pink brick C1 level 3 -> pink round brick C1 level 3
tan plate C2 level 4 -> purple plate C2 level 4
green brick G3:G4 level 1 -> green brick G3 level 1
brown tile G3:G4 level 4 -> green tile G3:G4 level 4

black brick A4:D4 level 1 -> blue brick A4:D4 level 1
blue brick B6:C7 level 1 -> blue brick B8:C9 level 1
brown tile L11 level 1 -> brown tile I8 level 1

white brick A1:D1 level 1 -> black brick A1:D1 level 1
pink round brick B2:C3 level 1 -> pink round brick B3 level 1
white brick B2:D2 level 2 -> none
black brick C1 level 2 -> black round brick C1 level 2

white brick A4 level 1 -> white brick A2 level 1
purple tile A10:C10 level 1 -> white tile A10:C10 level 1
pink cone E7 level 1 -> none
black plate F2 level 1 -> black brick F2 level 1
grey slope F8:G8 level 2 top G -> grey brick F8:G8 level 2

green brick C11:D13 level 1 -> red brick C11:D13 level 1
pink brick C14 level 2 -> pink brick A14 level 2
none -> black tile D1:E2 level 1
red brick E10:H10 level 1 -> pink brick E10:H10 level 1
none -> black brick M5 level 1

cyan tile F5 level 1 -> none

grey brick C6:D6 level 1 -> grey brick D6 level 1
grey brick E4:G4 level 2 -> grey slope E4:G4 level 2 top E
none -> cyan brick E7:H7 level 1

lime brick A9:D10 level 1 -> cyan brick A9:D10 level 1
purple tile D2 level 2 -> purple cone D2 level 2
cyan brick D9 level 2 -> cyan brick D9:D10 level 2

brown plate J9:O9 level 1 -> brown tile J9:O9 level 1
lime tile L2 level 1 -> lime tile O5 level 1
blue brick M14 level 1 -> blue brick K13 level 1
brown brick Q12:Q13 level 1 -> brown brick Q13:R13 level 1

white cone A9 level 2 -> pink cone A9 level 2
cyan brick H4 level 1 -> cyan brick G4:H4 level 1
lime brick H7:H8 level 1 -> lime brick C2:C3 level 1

**WHAT IS EXPECTED**
Within the data above, the span starting at the line containing "tan plate C2" and ending at the line containing "white cone A9 level 2 -> pink cone A9 level 2" is to be retyped exactly, with no other lines.

**TASK OUTPUT**
tan plate C2 level 4 -> purple plate C2 level 4
green brick G3:G4 level 1 -> green brick G3 level 1
brown tile G3:G4 level 4 -> green tile G3:G4 level 4

black brick A4:D4 level 1 -> blue brick A4:D4 level 1
blue brick B6:C7 level 1 -> blue brick B8:C9 level 1
brown tile L11 level 1 -> brown tile I8 level 1

white brick A1:D1 level 1 -> black brick A1:D1 level 1
pink round brick B2:C3 level 1 -> pink round brick B3 level 1
white brick B2:D2 level 2 -> none
black brick C1 level 2 -> black round brick C1 level 2

white brick A4 level 1 -> white brick A2 level 1
purple tile A10:C10 level 1 -> white tile A10:C10 level 1
pink cone E7 level 1 -> none
black plate F2 level 1 -> black brick F2 level 1
grey slope F8:G8 level 2 top G -> grey brick F8:G8 level 2

green brick C11:D13 level 1 -> red brick C11:D13 level 1
pink brick C14 level 2 -> pink brick A14 level 2
none -> black tile D1:E2 level 1
red brick E10:H10 level 1 -> pink brick E10:H10 level 1
none -> black brick M5 level 1

cyan tile F5 level 1 -> none

grey brick C6:D6 level 1 -> grey brick D6 level 1
grey brick E4:G4 level 2 -> grey slope E4:G4 level 2 top E
none -> cyan brick E7:H7 level 1

lime brick A9:D10 level 1 -> cyan brick A9:D10 level 1
purple tile D2 level 2 -> purple cone D2 level 2
cyan brick D9 level 2 -> cyan brick D9:D10 level 2

brown plate J9:O9 level 1 -> brown tile J9:O9 level 1
lime tile L2 level 1 -> lime tile O5 level 1
blue brick M14 level 1 -> blue brick K13 level 1
brown brick Q12:Q13 level 1 -> brown brick Q13:R13 level 1

white cone A9 level 2 -> pink cone A9 level 2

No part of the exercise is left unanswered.